> **Exercise requirements**: Skip the pictures. Output only the lines below starting at the line with "D2: diode 1N4007 (A VS, K N003) -> none" and ending at the line with "R3: none -> 3k (N001, VS)", both ends included, exactly as they are.

> **Data for this task**:
..........

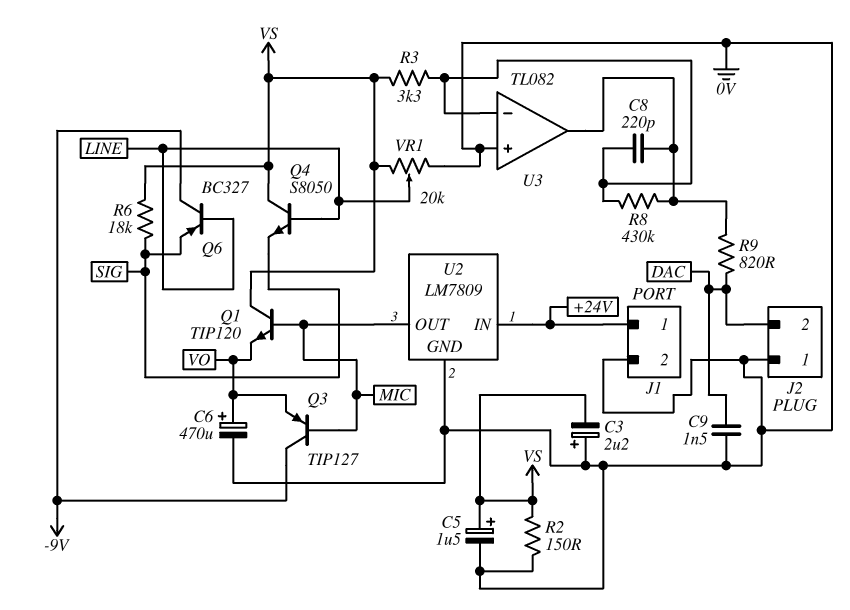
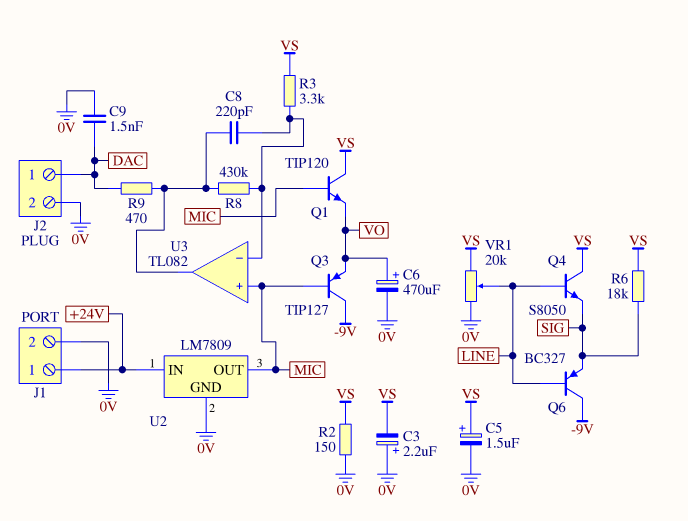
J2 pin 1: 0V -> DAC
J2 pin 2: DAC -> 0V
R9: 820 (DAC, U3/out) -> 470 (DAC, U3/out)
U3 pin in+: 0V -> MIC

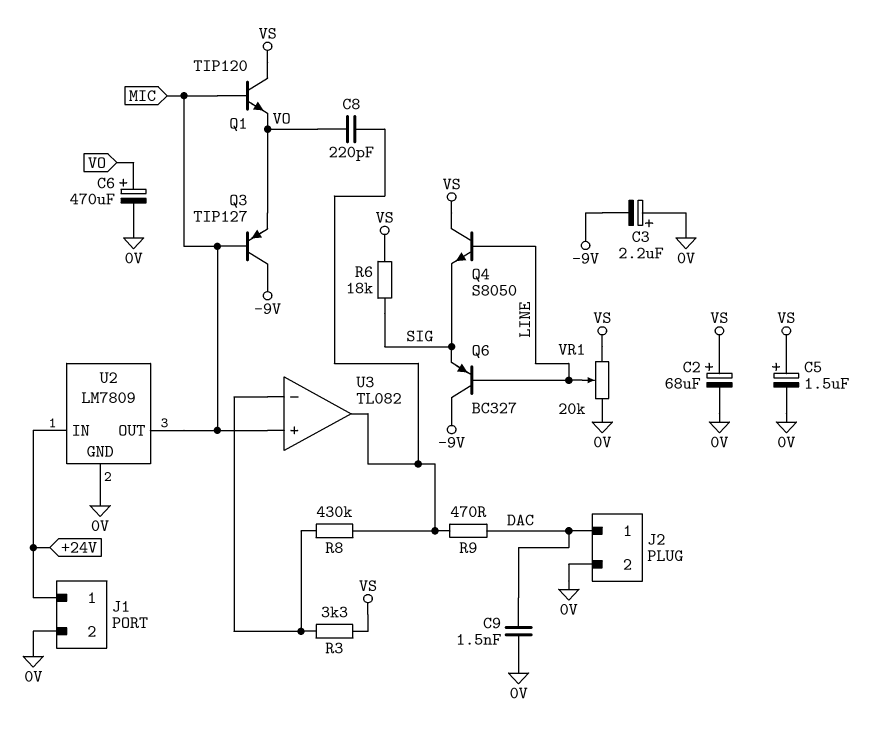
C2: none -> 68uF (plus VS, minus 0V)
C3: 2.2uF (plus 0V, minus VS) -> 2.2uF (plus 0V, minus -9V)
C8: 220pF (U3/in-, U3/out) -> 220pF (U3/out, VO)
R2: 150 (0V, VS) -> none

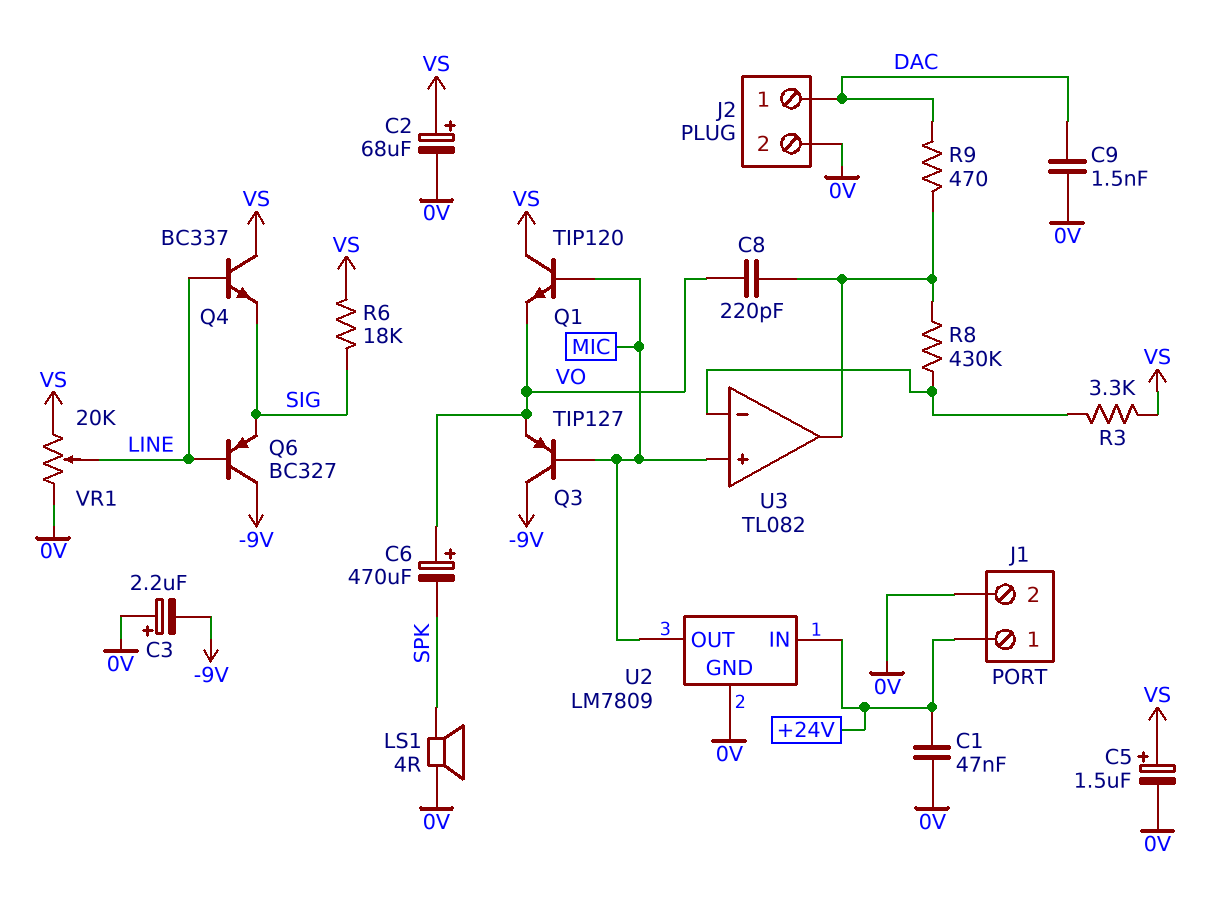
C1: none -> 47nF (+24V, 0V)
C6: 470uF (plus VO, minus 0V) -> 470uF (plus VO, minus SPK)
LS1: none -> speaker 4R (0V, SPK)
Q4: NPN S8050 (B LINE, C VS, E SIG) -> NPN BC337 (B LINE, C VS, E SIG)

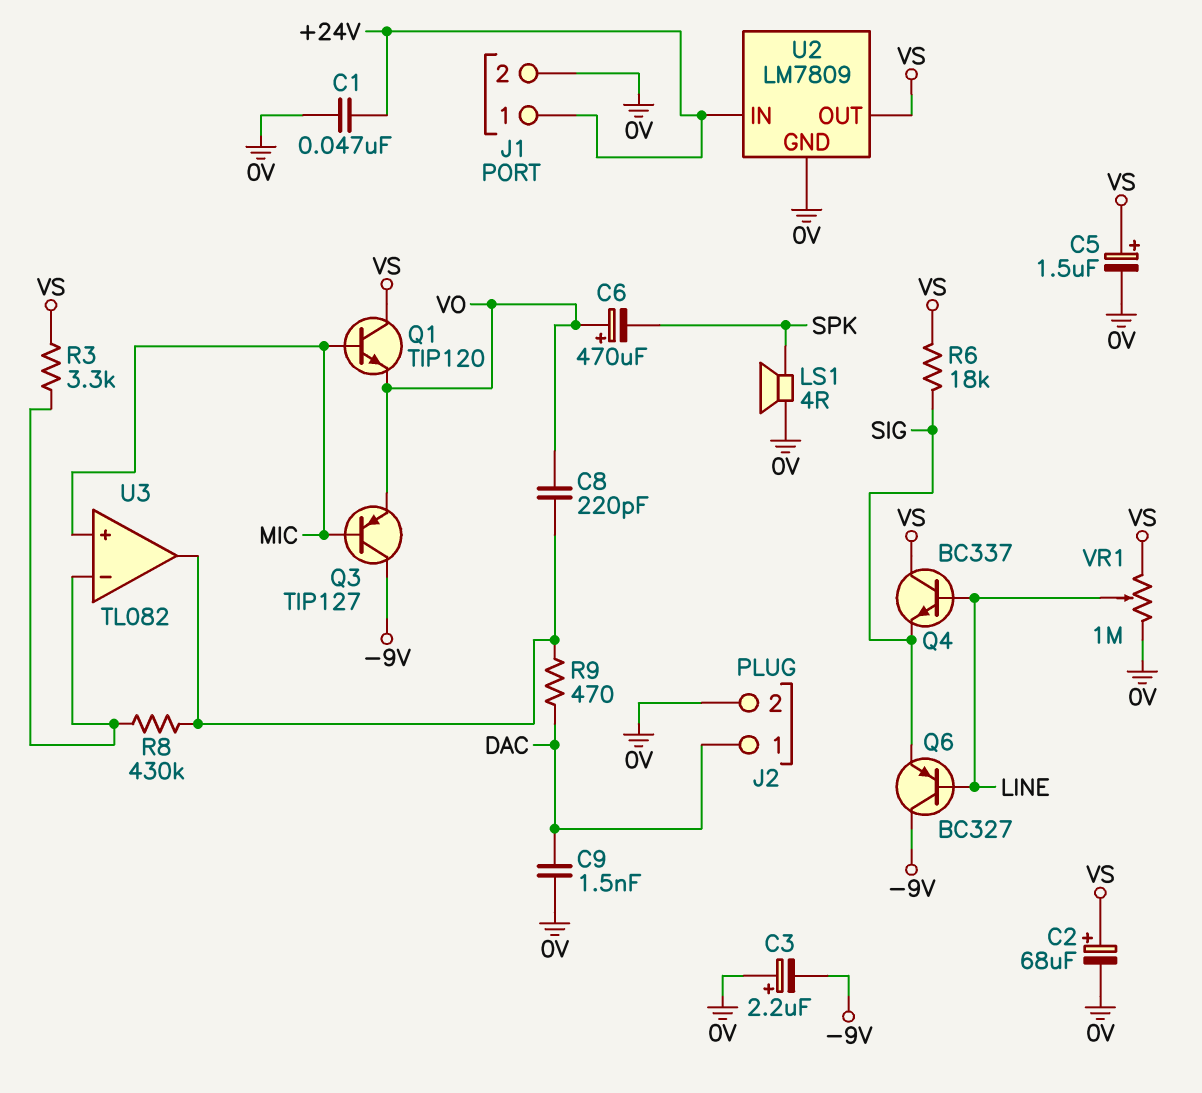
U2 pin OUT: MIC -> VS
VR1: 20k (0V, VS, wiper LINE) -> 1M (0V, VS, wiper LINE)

..........

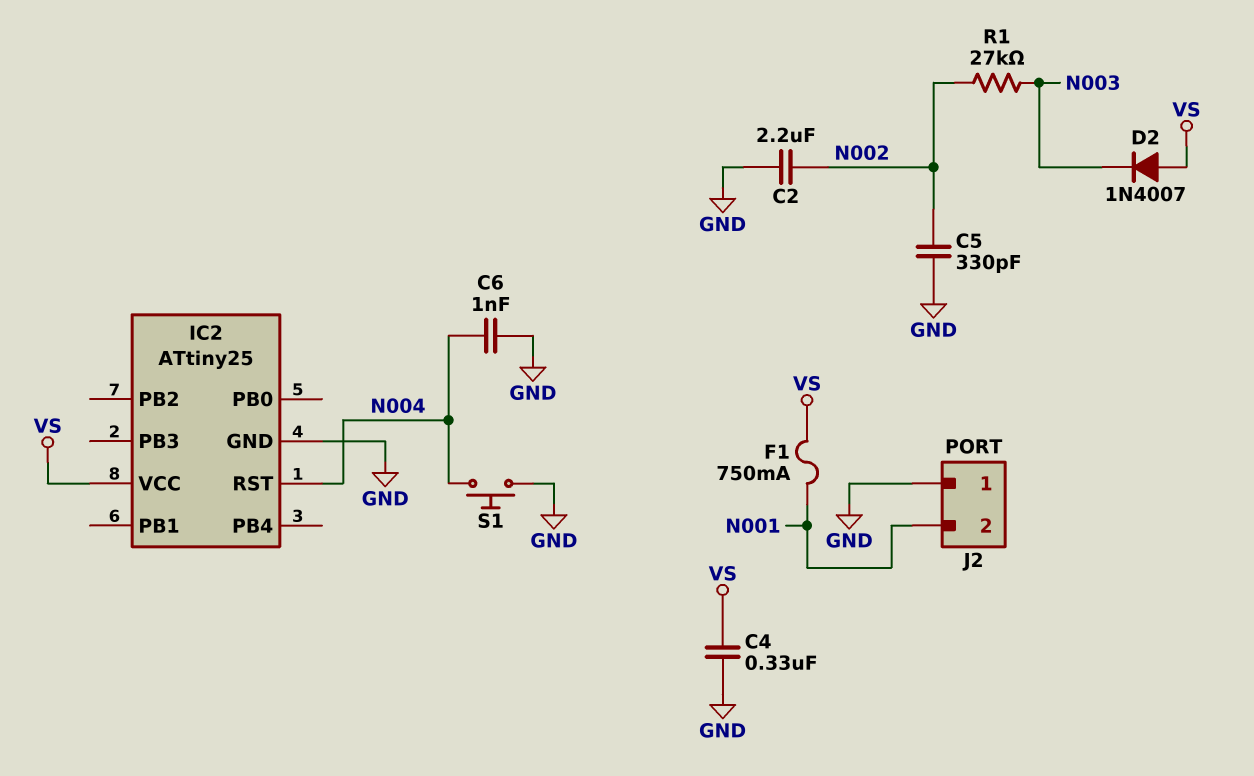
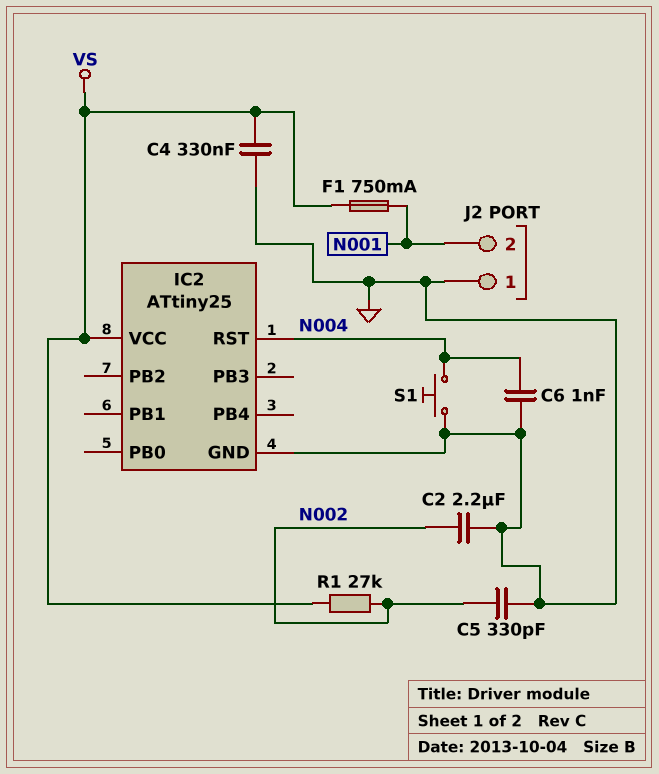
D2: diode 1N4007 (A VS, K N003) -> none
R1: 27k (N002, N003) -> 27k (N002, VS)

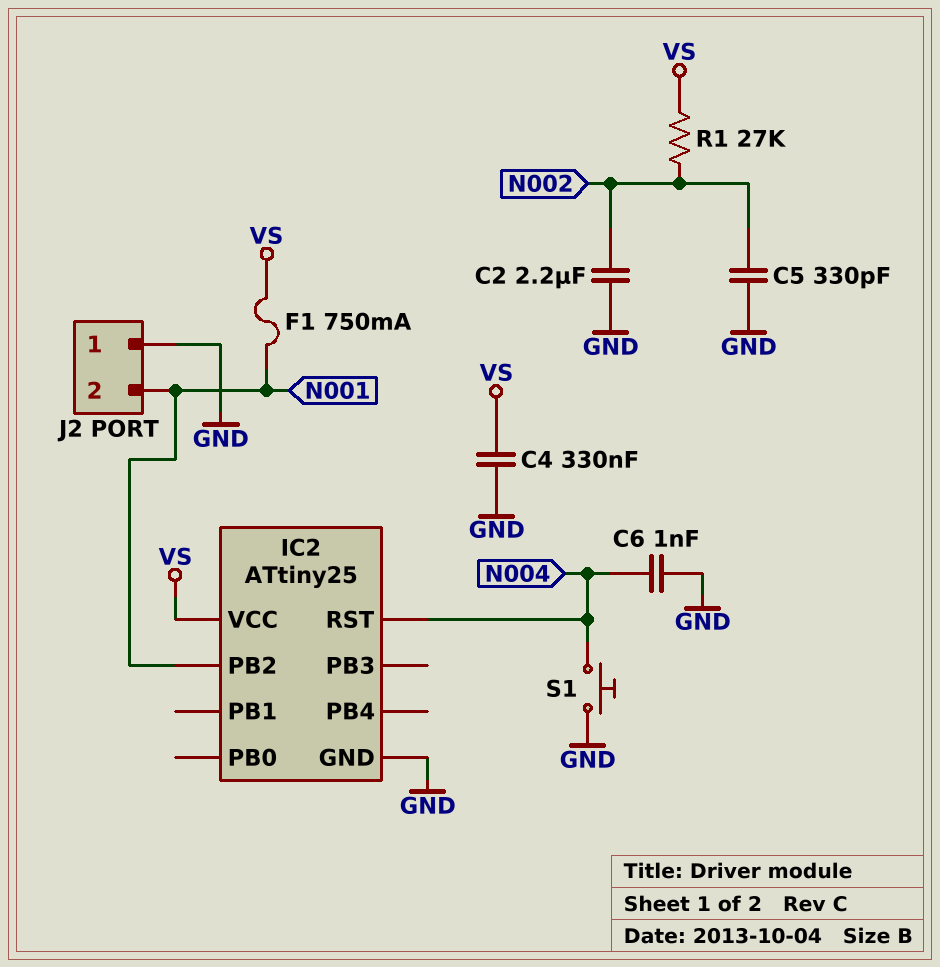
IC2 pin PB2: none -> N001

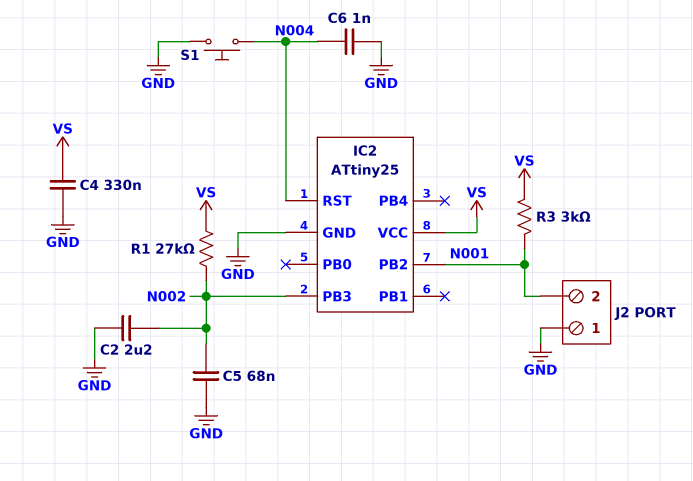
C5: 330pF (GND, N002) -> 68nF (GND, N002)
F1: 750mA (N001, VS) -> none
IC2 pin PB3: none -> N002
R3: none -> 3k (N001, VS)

..........

> **Response to this exercise**:
D2: diode 1N4007 (A VS, K N003) -> none
R1: 27k (N002, N003) -> 27k (N002, VS)

IC2 pin PB2: none -> N001

C5: 330pF (GND, N002) -> 68nF (GND, N002)
F1: 750mA (N001, VS) -> none
IC2 pin PB3: none -> N002
R3: none -> 3k (N001, VS)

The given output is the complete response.